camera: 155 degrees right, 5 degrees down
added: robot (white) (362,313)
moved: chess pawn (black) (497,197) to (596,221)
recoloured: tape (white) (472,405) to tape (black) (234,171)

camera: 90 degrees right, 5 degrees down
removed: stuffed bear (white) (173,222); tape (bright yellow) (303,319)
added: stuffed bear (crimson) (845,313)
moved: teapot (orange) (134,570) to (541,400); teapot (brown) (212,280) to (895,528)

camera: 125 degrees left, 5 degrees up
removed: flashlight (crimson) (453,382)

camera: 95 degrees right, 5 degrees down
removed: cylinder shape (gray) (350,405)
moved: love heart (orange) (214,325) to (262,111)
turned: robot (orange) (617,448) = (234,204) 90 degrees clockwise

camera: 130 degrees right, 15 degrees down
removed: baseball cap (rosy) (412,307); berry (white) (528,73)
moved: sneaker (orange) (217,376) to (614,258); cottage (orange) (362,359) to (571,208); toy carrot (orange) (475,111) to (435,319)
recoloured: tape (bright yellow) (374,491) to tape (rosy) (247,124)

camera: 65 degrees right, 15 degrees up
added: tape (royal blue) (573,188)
#####
Problem description
Give the listing again in full, and make every line match exactly.

Task answer
camera: 155 degrees right, 5 degrees down
added: robot (white) (362,313)
moved: chess pawn (black) (497,197) to (596,221)
recoloured: tape (white) (472,405) to tape (black) (234,171)

camera: 90 degrees right, 5 degrees down
removed: stuffed bear (white) (173,222); tape (bright yellow) (303,319)
added: stuffed bear (crimson) (845,313)
moved: teapot (orange) (134,570) to (541,400); teapot (brown) (212,280) to (895,528)

camera: 125 degrees left, 5 degrees up
removed: flashlight (crimson) (453,382)

camera: 95 degrees right, 5 degrees down
removed: cylinder shape (gray) (350,405)
moved: love heart (orange) (214,325) to (262,111)
turned: robot (orange) (617,448) = (234,204) 90 degrees clockwise

camera: 130 degrees right, 15 degrees down
removed: baseball cap (rosy) (412,307); berry (white) (528,73)
moved: sneaker (orange) (217,376) to (614,258); cottage (orange) (362,359) to (571,208); toy carrot (orange) (475,111) to (435,319)
recoloured: tape (bright yellow) (374,491) to tape (rosy) (247,124)

camera: 65 degrees right, 15 degrees up
added: tape (royal blue) (573,188)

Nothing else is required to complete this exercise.